▶ _Job item_: Nothing but the lines from the one with "(600, 523) = (697, 195): yellow" through the end of the listing should be reproduced, each exactly and with pictures omitted.

--------------------------------------------------

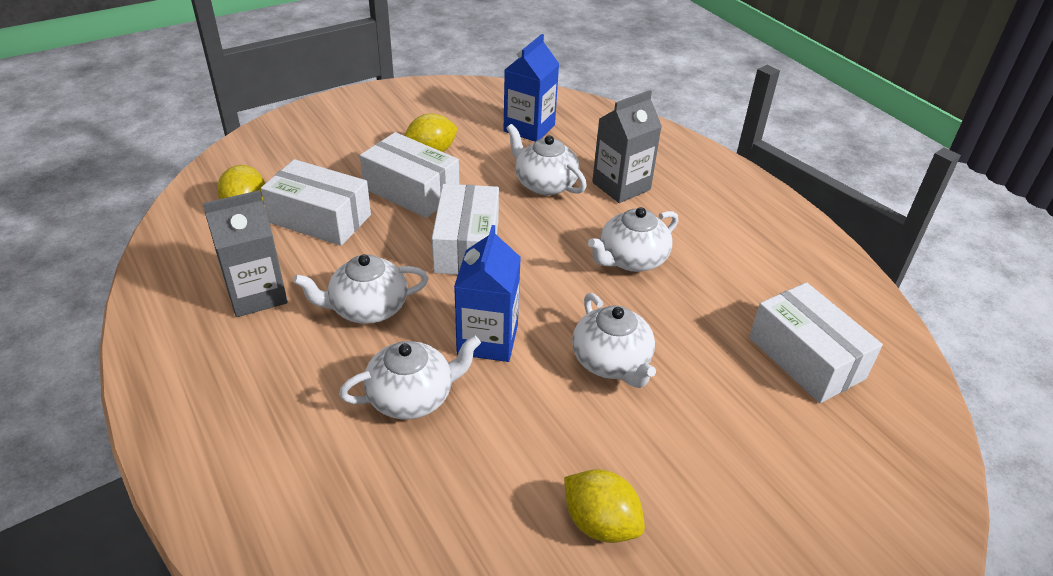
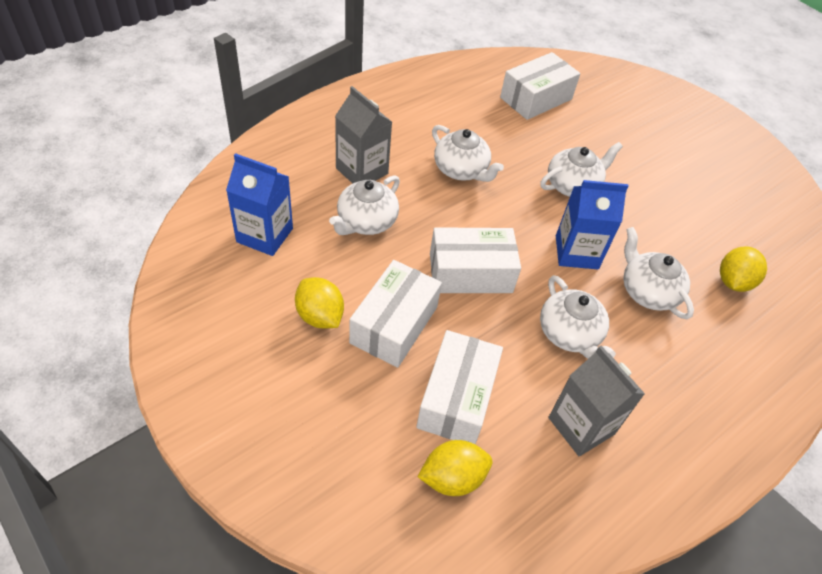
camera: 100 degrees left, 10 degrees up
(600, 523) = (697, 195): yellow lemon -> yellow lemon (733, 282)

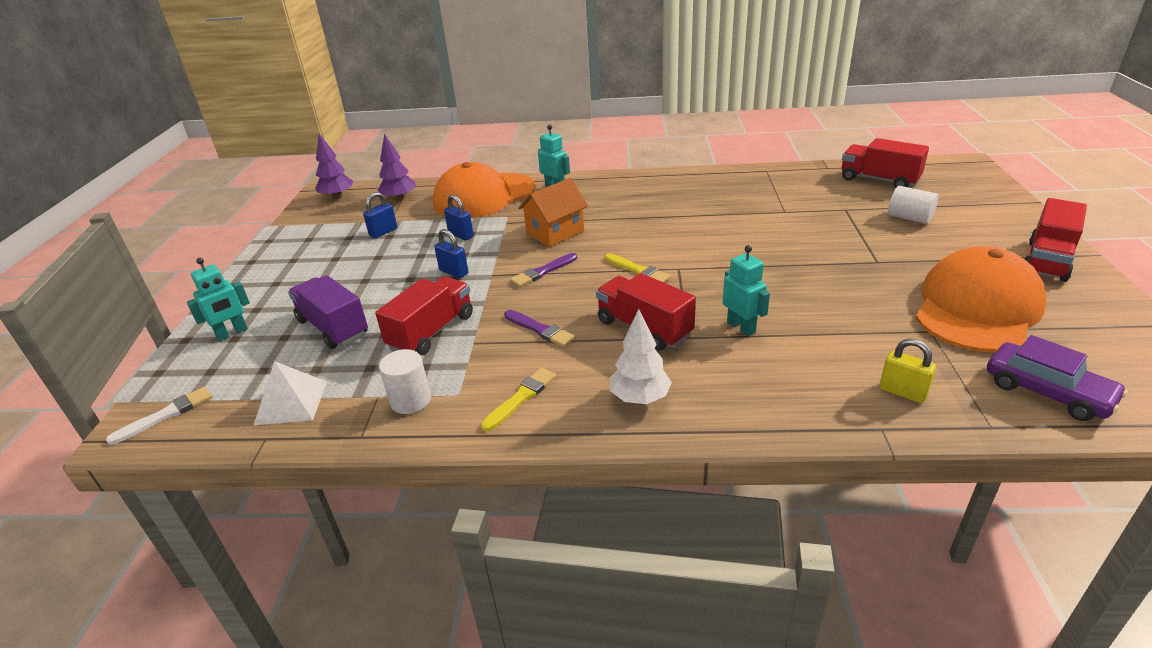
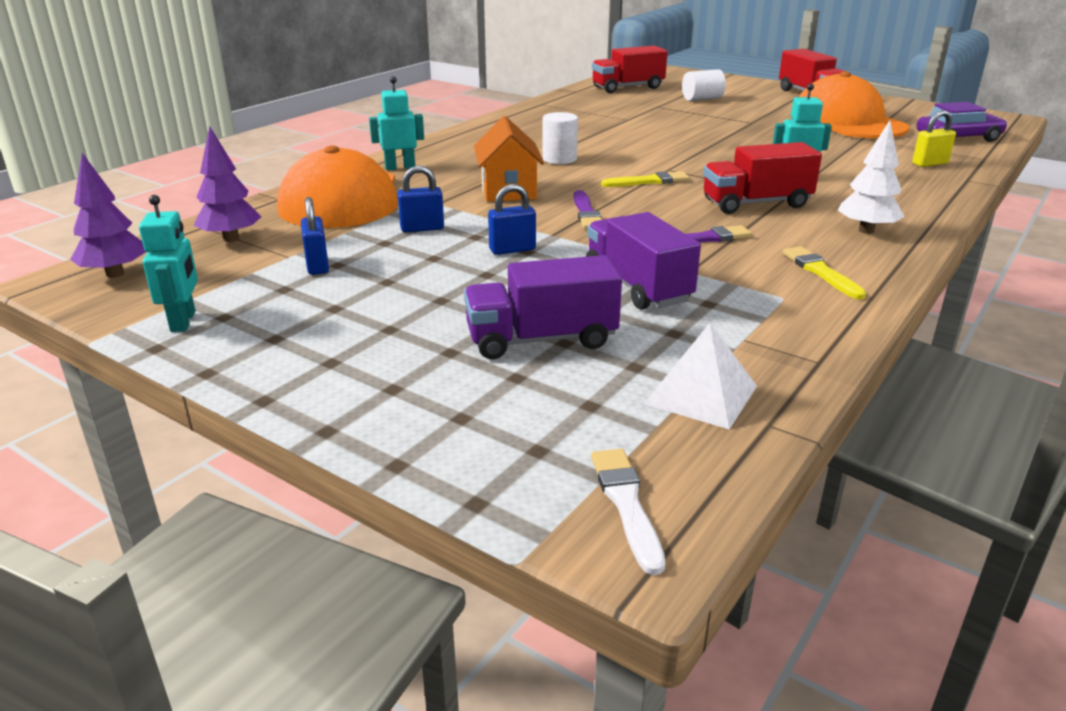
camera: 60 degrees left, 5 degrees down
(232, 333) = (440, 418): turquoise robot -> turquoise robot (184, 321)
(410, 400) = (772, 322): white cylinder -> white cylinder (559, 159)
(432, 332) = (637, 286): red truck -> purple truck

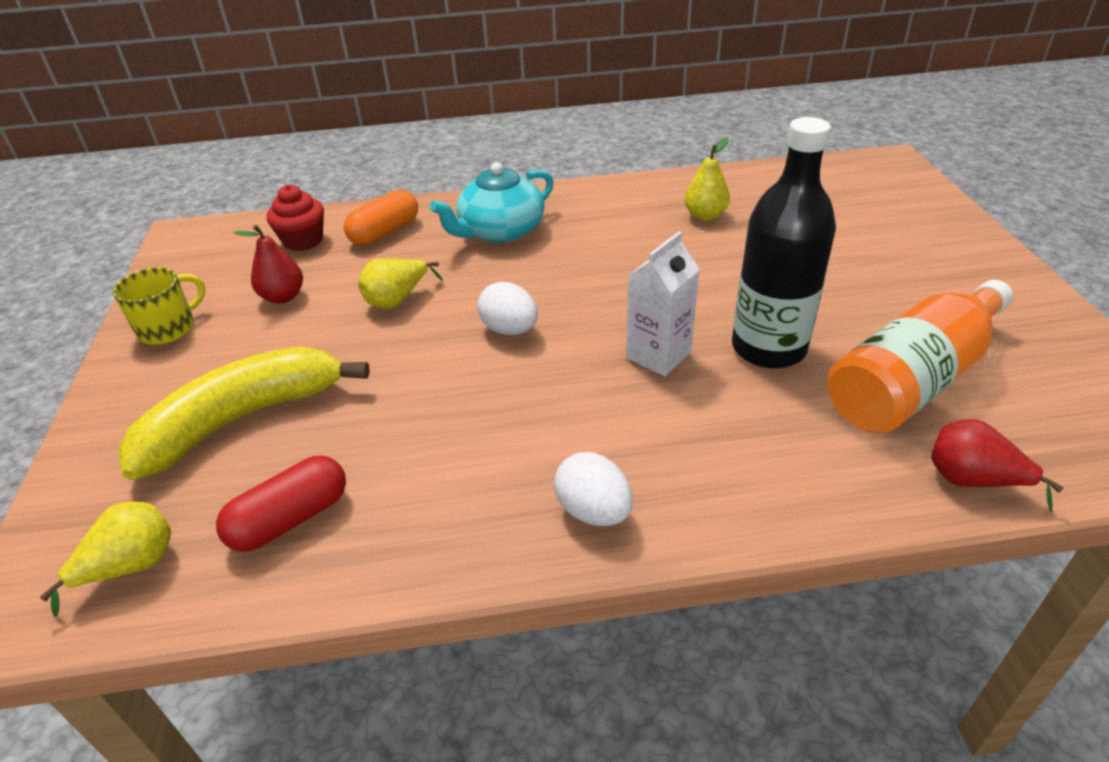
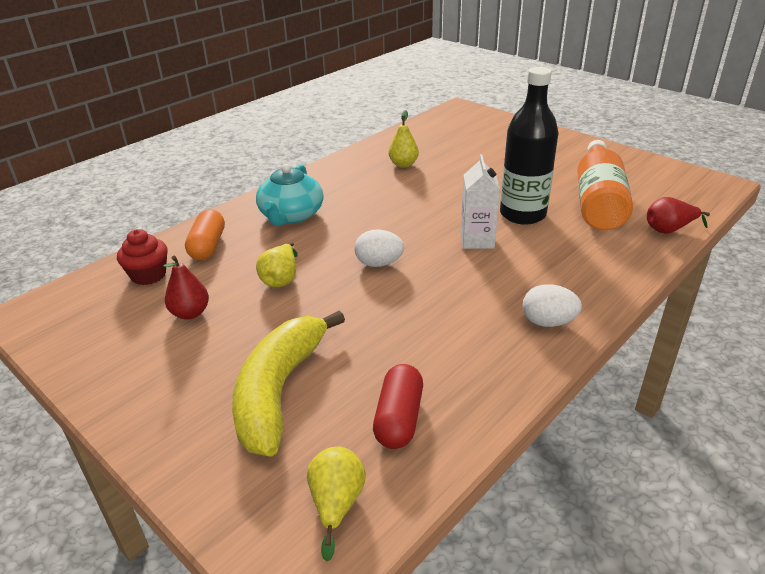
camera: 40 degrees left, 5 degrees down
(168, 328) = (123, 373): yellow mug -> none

--------------------------------------------------

▶ _Output_:
(600, 523) = (697, 195): yellow lemon -> yellow lemon (733, 282)

camera: 60 degrees left, 5 degrees down
(232, 333) = (440, 418): turquoise robot -> turquoise robot (184, 321)
(410, 400) = (772, 322): white cylinder -> white cylinder (559, 159)
(432, 332) = (637, 286): red truck -> purple truck

camera: 40 degrees left, 5 degrees down
(168, 328) = (123, 373): yellow mug -> none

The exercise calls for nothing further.